— Problem —
Return exactly the span of lines in the following data that opens with the line containing "D7: zener (A" and closes with the line containing "U16: XOR (in". Include nothing else.

— Given data —
• • • • • • •
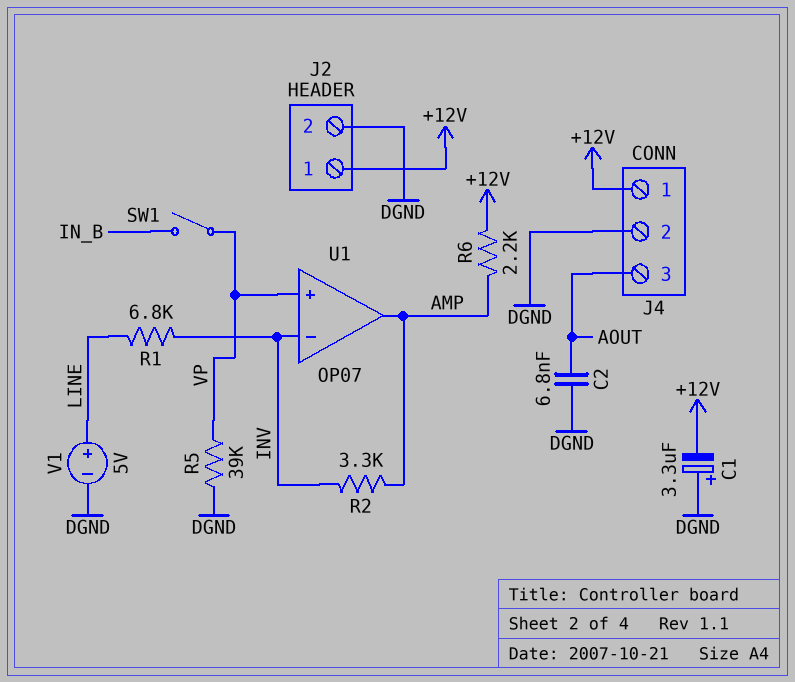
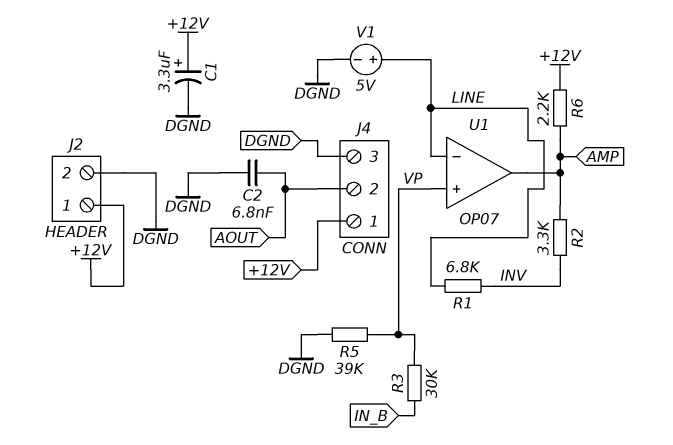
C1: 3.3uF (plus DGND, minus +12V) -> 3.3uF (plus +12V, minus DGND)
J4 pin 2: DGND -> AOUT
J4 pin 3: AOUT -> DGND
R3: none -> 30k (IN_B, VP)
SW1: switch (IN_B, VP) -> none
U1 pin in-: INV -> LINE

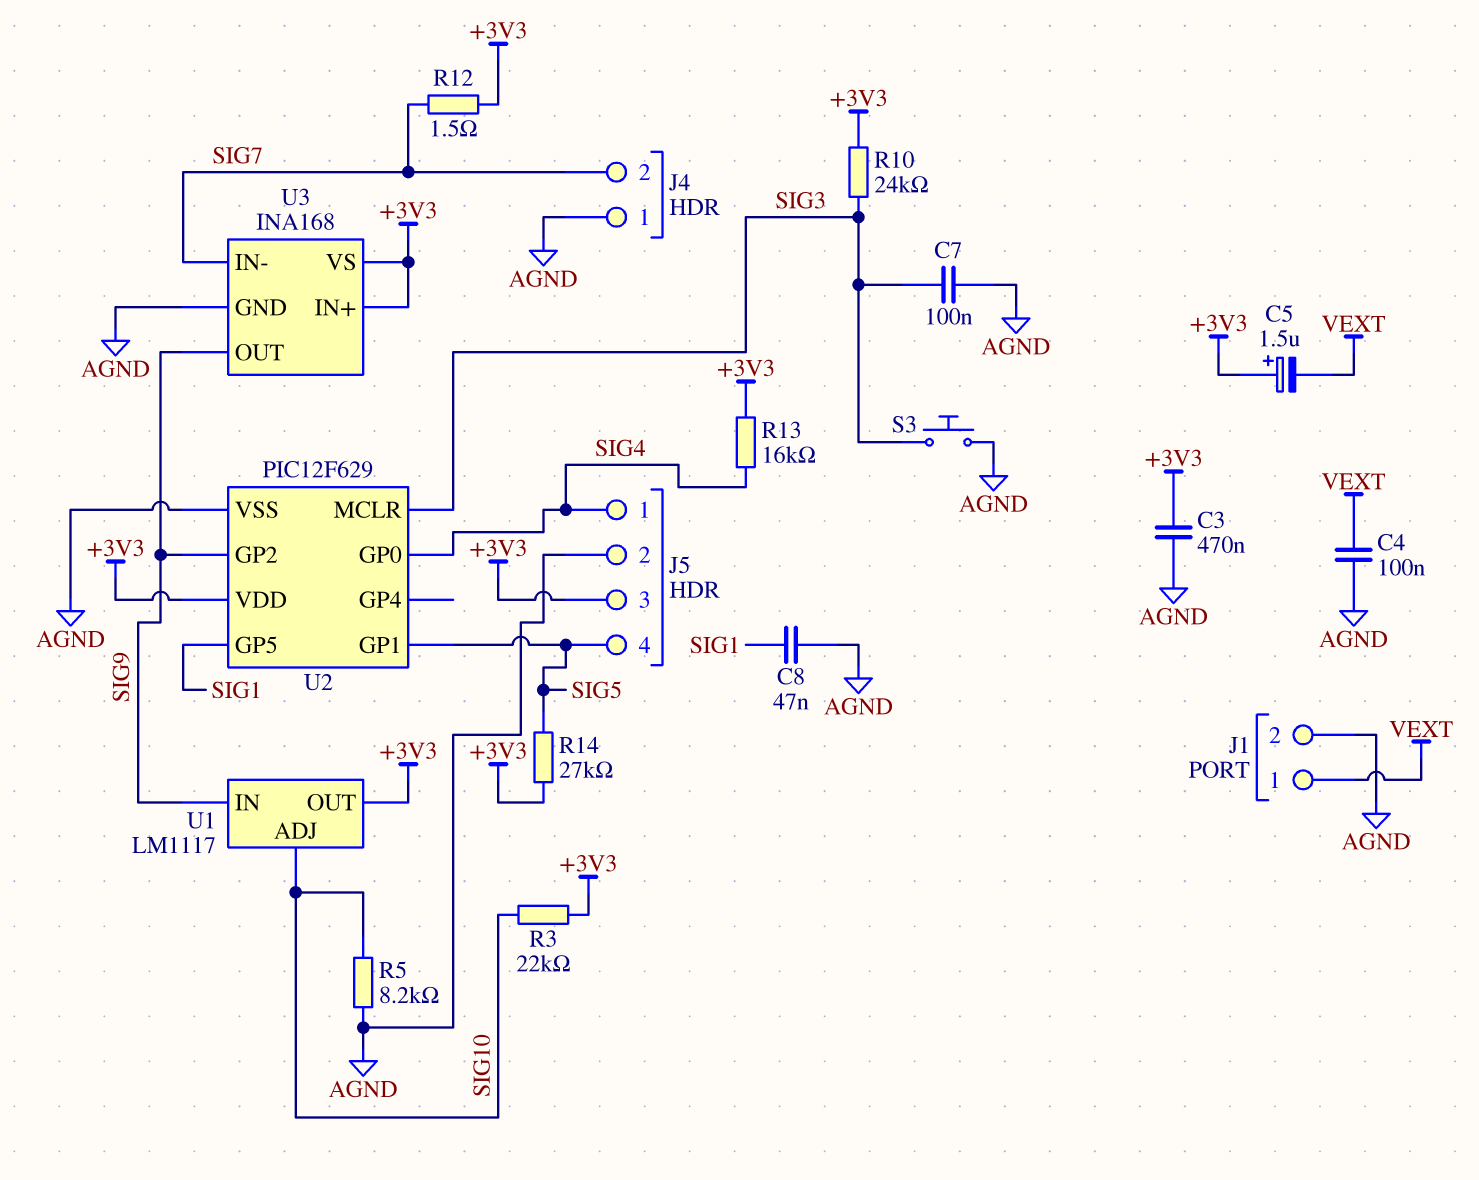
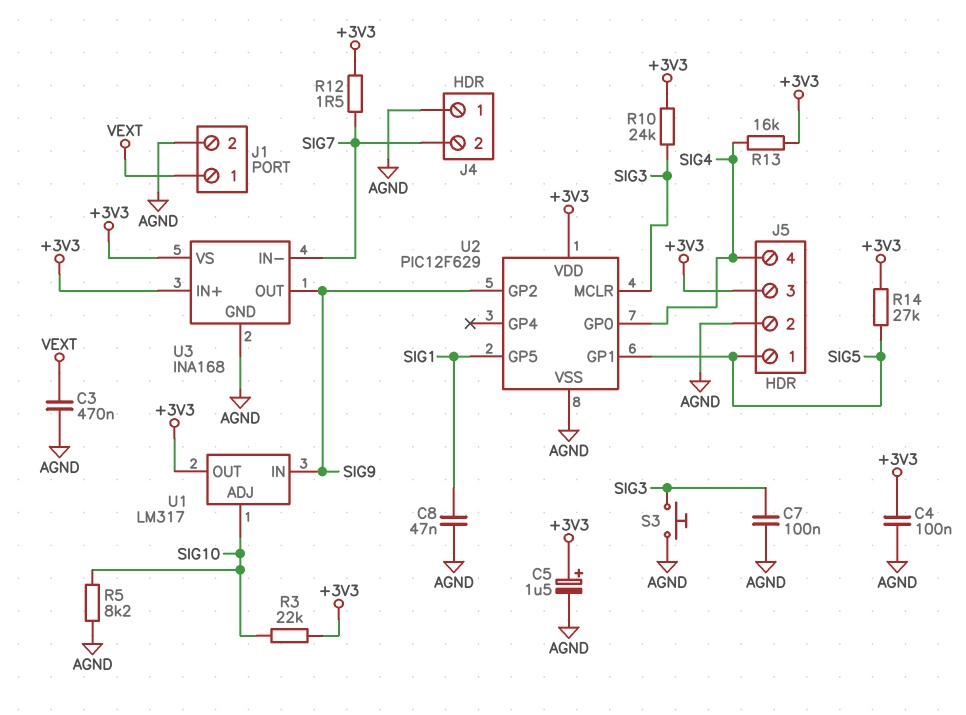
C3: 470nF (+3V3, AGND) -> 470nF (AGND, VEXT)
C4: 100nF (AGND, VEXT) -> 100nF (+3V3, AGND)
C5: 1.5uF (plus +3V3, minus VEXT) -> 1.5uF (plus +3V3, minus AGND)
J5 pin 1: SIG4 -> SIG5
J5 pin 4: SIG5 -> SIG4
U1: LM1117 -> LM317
• • • • • • •
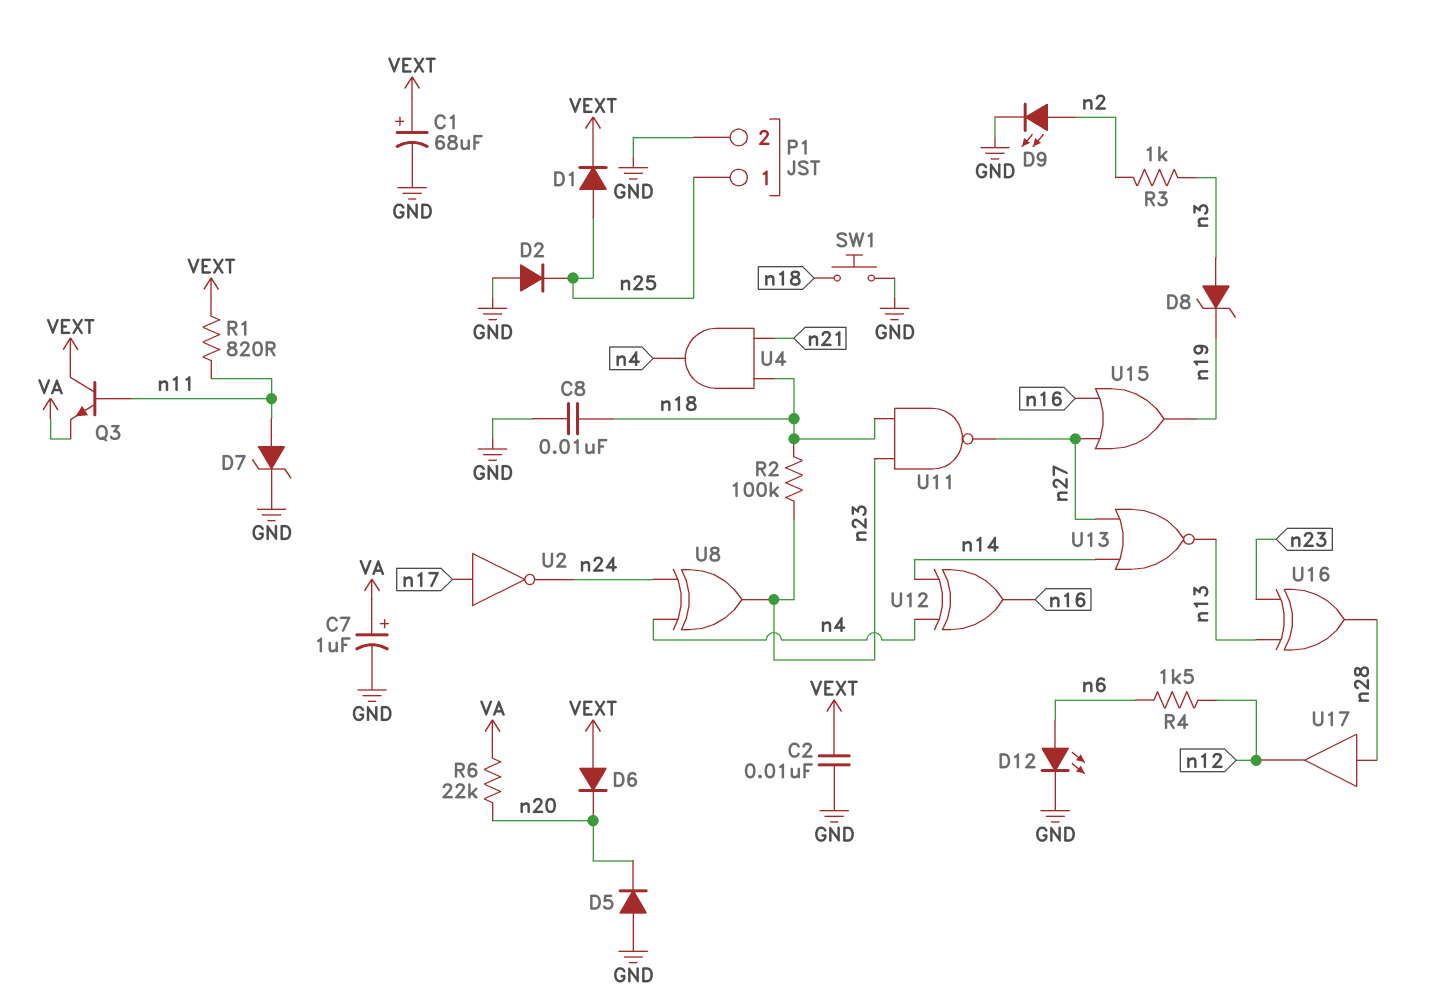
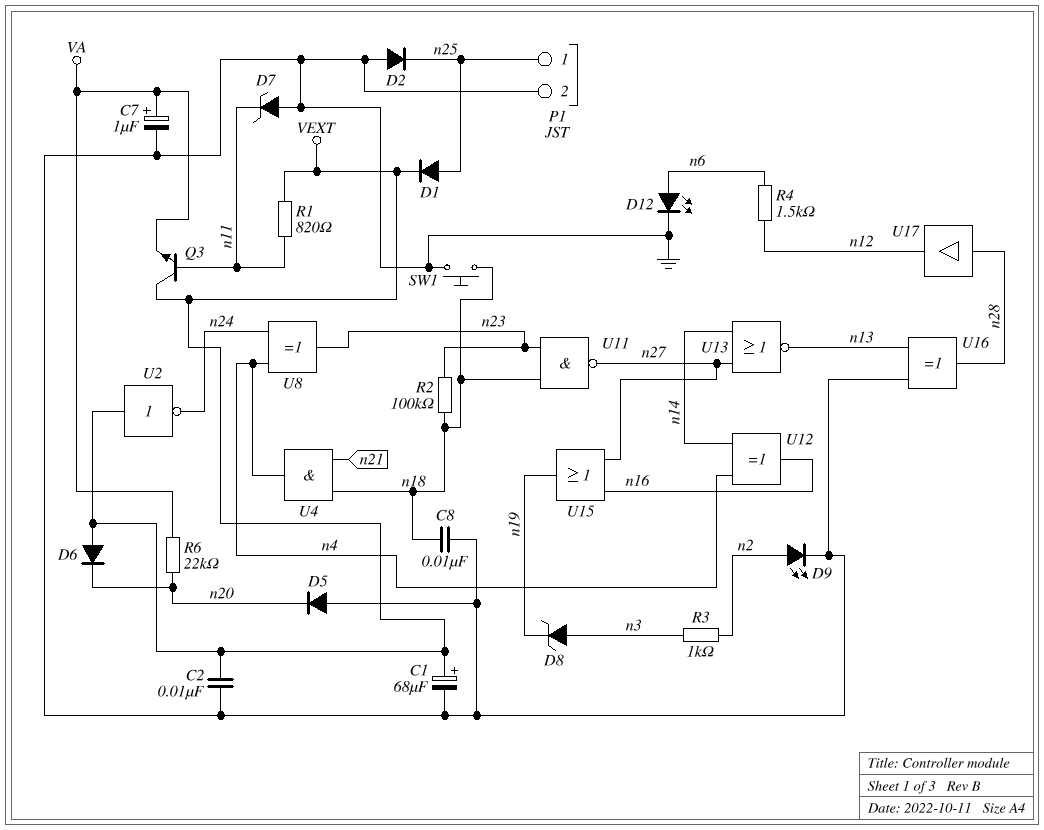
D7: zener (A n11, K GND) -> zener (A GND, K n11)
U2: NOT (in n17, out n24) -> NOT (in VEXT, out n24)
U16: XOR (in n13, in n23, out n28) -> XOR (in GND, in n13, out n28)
• • • • • • •
— Task response —
D7: zener (A n11, K GND) -> zener (A GND, K n11)
U2: NOT (in n17, out n24) -> NOT (in VEXT, out n24)
U16: XOR (in n13, in n23, out n28) -> XOR (in GND, in n13, out n28)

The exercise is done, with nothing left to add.